Pick out every line in the items below that contains the string "kern" and copy each of those lines. Case matters.

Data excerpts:
____________

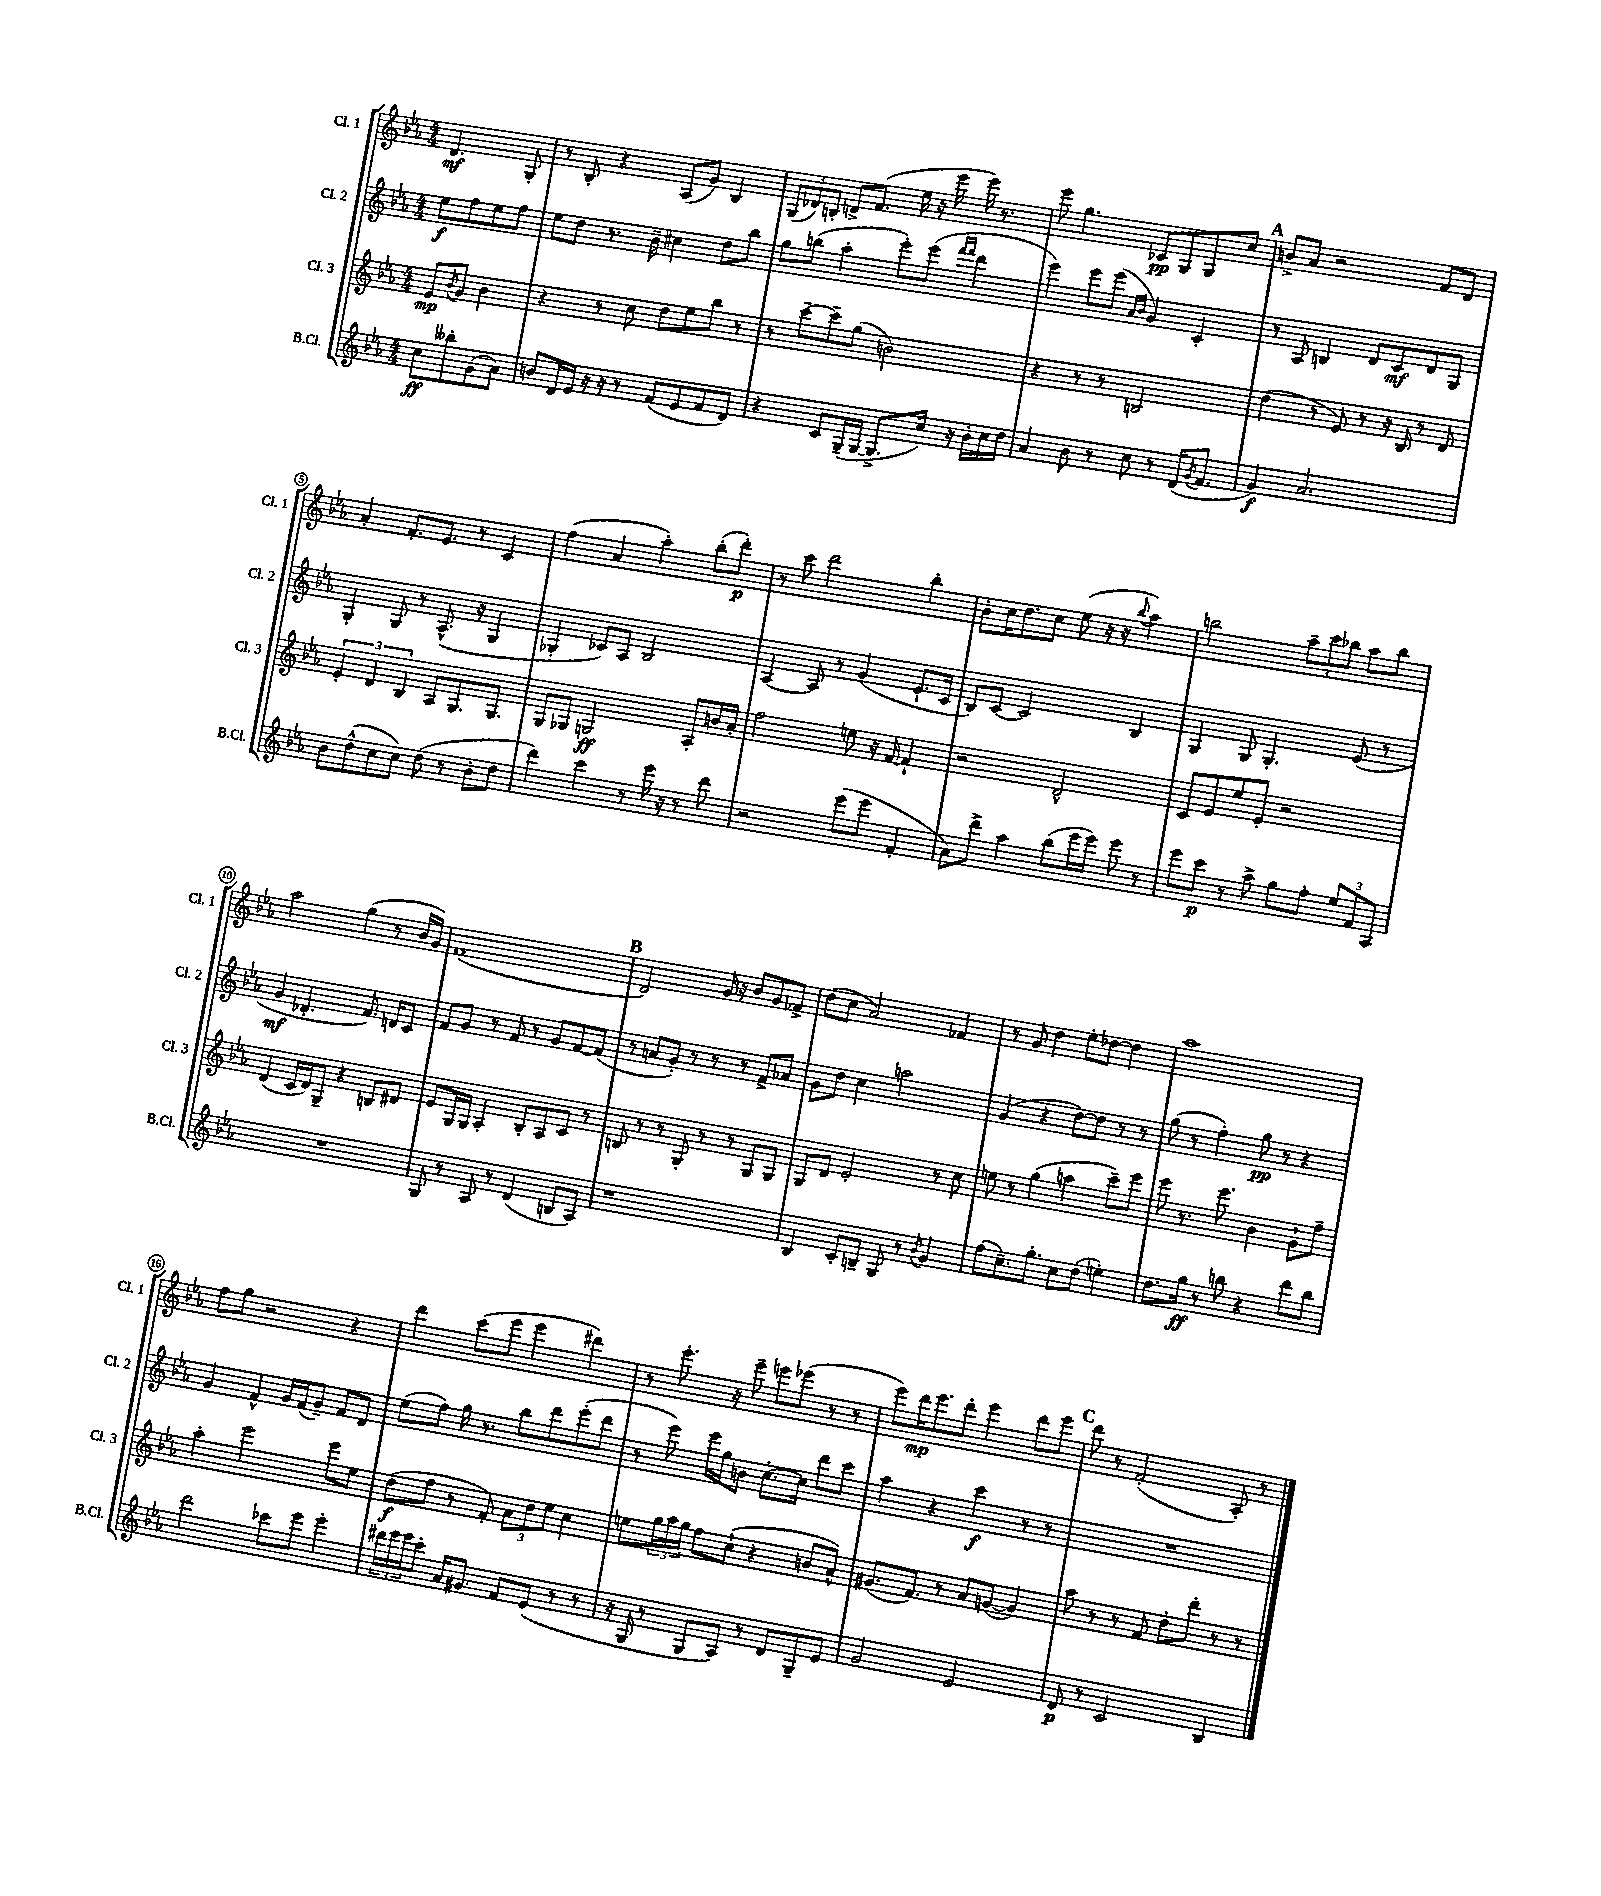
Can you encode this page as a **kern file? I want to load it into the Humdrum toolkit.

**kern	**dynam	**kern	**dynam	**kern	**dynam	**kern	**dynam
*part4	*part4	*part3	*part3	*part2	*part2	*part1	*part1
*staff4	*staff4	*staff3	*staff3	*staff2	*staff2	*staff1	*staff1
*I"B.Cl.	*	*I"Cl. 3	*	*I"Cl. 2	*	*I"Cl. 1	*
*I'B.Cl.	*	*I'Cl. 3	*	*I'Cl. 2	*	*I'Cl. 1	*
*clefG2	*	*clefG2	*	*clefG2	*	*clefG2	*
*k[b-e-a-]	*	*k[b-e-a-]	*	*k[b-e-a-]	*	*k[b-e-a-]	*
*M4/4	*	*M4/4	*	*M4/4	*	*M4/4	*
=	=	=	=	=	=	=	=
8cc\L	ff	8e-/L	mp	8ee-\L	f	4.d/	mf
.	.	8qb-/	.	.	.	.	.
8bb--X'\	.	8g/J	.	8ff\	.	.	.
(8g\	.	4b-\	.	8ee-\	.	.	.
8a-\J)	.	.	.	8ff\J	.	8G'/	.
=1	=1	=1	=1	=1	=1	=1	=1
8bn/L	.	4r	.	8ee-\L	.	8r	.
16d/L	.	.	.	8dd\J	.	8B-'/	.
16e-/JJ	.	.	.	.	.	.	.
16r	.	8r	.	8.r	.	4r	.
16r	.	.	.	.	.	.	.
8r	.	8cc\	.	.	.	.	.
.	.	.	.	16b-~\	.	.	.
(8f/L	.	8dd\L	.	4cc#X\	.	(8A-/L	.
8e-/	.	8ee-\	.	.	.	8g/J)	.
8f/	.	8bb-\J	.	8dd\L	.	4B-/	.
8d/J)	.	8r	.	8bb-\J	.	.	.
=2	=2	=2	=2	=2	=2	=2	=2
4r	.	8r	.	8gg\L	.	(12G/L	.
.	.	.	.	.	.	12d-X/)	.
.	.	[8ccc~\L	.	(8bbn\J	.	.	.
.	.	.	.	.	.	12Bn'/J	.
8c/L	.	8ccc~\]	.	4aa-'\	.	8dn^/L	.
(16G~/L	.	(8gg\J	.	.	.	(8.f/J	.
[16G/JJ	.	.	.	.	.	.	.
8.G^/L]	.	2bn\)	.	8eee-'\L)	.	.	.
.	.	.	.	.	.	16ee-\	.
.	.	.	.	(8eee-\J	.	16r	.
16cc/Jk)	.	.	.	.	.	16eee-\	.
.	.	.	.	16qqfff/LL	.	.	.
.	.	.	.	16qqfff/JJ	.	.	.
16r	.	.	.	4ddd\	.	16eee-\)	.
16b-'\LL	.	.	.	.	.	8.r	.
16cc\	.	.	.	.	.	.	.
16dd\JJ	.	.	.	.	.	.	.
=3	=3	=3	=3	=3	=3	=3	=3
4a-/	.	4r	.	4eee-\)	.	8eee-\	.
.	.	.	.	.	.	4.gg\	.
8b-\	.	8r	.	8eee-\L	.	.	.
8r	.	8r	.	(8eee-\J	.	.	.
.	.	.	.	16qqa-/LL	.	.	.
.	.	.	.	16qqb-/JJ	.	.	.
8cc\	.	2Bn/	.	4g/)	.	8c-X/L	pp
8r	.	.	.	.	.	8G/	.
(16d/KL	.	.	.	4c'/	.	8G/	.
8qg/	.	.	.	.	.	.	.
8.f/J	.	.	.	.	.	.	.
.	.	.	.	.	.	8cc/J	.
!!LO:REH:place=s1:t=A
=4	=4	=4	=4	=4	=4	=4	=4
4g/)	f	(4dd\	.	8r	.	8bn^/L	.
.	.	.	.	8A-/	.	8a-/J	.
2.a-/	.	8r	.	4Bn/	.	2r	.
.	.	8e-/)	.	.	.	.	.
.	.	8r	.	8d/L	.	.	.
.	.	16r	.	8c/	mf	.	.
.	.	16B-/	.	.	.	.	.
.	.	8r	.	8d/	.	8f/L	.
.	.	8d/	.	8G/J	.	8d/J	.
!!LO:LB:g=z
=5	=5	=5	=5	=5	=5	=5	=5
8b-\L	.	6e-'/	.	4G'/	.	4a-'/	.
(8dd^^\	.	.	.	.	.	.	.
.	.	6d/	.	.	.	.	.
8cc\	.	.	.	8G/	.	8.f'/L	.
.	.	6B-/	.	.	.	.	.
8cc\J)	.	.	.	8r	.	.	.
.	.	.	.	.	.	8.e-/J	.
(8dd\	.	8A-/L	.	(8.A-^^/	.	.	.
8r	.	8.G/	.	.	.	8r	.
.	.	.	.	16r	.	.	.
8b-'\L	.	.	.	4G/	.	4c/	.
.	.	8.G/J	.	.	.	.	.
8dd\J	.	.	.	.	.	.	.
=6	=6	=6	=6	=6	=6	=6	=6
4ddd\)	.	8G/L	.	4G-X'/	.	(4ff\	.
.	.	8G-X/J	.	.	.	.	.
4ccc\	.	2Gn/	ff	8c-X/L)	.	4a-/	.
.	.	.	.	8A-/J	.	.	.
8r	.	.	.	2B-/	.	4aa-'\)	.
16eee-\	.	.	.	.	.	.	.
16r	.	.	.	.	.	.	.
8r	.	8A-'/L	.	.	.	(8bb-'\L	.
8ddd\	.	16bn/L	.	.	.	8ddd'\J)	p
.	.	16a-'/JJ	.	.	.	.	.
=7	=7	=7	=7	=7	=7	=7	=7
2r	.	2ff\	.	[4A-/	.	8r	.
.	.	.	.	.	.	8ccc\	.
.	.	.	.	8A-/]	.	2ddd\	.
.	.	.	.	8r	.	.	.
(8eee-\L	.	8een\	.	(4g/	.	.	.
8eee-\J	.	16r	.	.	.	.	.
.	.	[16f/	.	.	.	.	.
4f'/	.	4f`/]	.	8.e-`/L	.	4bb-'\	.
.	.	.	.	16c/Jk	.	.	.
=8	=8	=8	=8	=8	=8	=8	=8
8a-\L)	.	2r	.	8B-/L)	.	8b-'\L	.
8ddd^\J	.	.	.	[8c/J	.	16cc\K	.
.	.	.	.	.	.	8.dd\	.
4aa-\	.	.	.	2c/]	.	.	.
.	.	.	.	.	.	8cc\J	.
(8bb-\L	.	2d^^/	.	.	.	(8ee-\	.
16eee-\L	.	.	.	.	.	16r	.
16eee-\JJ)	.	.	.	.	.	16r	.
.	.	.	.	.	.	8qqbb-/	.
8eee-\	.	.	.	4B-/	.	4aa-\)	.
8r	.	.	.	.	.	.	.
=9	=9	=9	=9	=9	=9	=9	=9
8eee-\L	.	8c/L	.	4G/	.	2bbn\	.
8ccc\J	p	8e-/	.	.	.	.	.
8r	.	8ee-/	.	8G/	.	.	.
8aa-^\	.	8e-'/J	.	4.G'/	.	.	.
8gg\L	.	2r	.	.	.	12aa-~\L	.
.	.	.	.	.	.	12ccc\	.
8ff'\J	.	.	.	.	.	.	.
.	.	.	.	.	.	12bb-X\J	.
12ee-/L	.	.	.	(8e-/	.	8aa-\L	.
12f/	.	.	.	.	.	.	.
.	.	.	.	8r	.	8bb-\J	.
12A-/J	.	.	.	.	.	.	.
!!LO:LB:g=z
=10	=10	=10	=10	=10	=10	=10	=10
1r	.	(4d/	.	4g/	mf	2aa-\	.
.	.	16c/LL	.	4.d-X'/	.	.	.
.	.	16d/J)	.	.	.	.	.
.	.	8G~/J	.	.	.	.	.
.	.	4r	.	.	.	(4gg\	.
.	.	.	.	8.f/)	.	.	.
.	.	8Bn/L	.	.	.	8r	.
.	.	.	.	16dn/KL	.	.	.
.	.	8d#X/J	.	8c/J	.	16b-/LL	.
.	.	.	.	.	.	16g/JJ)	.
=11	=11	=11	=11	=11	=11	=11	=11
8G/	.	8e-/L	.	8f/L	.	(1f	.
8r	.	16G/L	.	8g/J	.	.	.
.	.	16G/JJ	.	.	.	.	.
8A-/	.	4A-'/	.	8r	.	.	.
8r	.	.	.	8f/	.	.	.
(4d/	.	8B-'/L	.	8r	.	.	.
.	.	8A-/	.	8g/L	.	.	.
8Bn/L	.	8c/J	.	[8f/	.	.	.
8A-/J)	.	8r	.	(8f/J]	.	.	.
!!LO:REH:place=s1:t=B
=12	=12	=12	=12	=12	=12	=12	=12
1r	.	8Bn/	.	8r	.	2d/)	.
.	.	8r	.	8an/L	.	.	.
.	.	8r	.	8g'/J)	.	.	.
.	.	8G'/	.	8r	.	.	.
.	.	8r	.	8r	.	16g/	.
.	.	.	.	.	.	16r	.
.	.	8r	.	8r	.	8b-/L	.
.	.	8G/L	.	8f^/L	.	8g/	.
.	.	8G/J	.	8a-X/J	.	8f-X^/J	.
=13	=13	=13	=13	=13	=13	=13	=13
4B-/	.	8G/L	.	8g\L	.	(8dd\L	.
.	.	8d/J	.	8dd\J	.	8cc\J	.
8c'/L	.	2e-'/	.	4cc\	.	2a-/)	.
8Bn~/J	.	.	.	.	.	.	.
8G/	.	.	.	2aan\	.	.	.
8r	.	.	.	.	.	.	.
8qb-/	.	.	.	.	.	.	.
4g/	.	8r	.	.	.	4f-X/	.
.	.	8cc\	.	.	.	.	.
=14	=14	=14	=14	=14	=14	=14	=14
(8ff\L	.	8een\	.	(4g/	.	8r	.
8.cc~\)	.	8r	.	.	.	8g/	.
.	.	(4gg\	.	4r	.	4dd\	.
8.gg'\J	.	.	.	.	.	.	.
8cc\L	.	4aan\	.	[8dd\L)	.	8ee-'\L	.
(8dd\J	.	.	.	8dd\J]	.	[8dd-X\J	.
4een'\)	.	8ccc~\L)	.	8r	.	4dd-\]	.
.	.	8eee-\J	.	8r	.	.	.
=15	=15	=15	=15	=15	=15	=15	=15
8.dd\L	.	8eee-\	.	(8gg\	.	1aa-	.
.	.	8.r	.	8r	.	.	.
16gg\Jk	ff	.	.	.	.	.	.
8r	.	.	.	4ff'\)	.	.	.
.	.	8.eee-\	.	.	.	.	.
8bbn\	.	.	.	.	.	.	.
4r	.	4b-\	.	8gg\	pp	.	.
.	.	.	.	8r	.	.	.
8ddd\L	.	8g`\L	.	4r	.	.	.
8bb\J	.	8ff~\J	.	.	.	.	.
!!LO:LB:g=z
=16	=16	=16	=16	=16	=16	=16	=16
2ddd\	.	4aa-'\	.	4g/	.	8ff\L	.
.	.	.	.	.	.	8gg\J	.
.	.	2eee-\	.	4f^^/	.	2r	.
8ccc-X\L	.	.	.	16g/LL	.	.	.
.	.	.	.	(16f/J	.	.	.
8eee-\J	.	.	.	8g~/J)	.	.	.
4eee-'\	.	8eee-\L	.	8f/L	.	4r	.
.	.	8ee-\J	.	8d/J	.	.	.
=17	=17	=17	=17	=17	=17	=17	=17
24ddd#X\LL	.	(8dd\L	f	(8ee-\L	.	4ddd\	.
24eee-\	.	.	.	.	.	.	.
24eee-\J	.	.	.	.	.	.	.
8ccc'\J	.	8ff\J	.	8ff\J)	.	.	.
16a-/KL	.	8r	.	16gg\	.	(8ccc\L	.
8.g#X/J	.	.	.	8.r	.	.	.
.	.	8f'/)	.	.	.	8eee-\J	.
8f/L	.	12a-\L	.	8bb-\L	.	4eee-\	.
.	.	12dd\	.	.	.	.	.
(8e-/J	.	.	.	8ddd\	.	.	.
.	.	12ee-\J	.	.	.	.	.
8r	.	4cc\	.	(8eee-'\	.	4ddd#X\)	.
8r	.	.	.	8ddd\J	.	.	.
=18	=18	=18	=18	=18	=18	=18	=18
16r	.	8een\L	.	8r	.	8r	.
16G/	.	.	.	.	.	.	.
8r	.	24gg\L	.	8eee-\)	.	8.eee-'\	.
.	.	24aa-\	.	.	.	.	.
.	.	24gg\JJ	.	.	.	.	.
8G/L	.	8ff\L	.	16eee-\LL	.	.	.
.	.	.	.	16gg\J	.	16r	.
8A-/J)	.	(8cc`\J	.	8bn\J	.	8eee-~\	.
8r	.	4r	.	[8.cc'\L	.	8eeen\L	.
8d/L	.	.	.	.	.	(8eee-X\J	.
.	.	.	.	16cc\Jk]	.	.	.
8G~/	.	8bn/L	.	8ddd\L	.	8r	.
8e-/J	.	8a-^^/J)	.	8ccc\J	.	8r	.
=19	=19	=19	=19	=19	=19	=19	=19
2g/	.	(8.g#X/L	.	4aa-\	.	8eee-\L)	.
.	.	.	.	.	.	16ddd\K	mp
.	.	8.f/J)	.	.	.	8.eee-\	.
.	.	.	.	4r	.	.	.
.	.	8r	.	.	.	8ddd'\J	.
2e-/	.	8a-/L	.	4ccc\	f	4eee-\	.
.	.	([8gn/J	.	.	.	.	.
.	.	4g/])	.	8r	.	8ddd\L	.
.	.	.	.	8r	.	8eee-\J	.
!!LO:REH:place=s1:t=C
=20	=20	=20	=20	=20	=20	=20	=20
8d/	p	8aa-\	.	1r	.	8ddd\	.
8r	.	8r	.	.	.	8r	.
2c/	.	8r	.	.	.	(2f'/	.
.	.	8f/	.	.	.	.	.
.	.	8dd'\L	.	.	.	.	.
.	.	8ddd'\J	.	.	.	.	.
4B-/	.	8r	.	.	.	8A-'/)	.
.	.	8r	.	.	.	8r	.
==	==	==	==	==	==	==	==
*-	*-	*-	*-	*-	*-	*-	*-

____________

▶ IN RESPONSE
Can you encode this page as a **kern file? I want to load it into the Humdrum toolkit.
**kern	**dynam	**kern	**dynam	**kern	**dynam	**kern	**dynam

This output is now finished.